**Problem requirements:**
Could you output each line below precisely as it stands, without the images?

[Available records Boundary: Start]

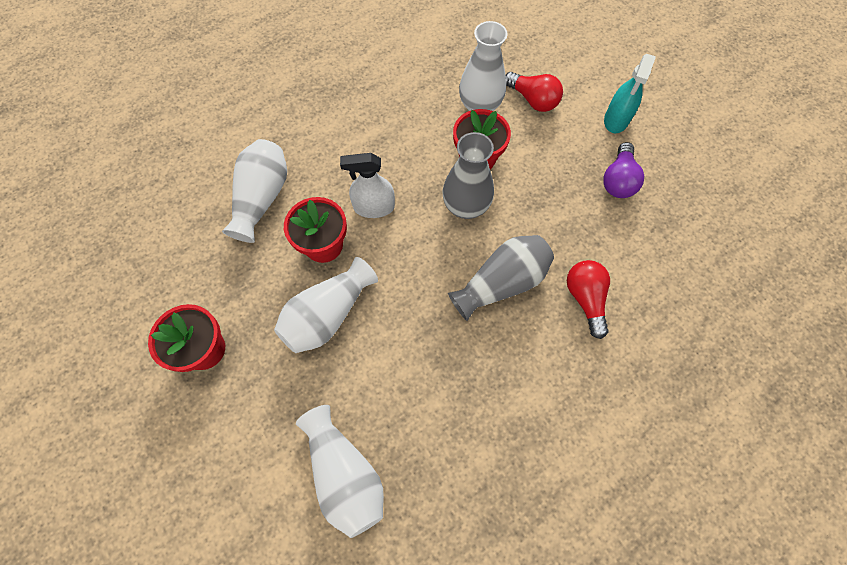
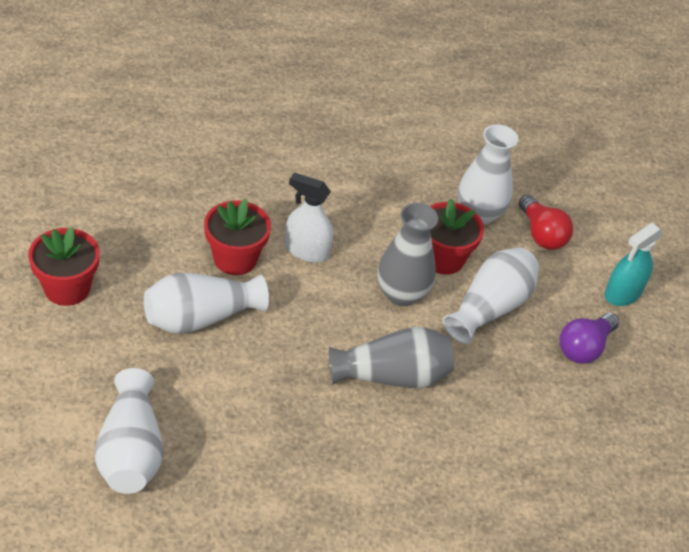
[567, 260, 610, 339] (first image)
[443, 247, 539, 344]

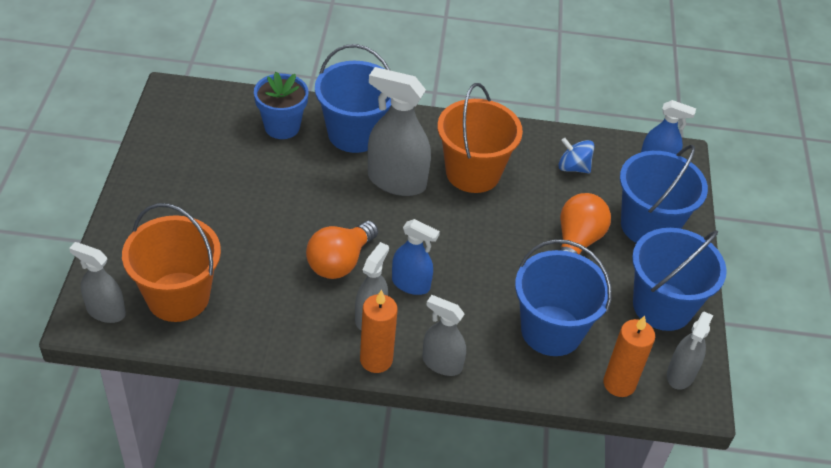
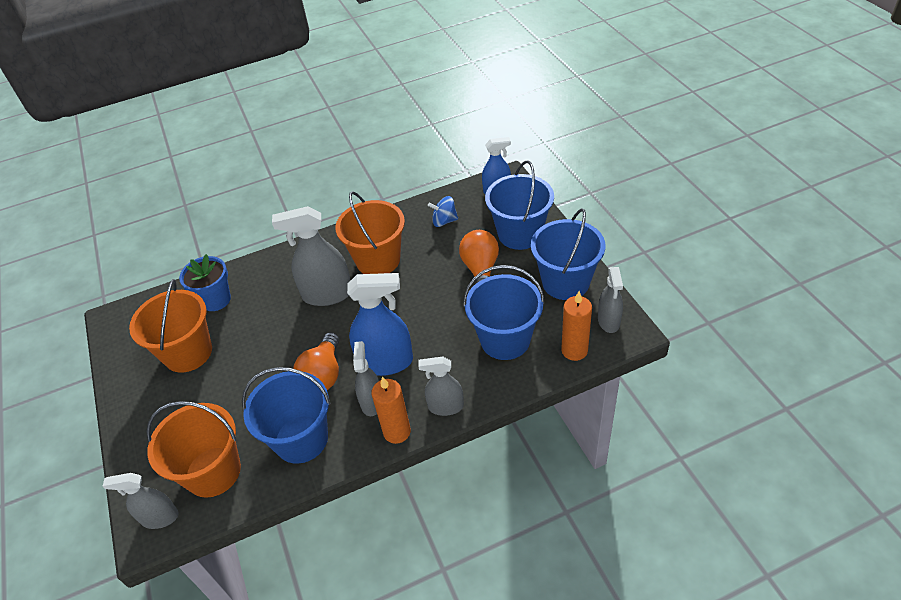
[129, 279, 212, 373]
[242, 367, 331, 464]
[347, 273, 413, 376]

[Available records Boundary: End]

**Exercise answer:**
[567, 260, 610, 339] (first image)
[443, 247, 539, 344]

[129, 279, 212, 373]
[242, 367, 331, 464]
[347, 273, 413, 376]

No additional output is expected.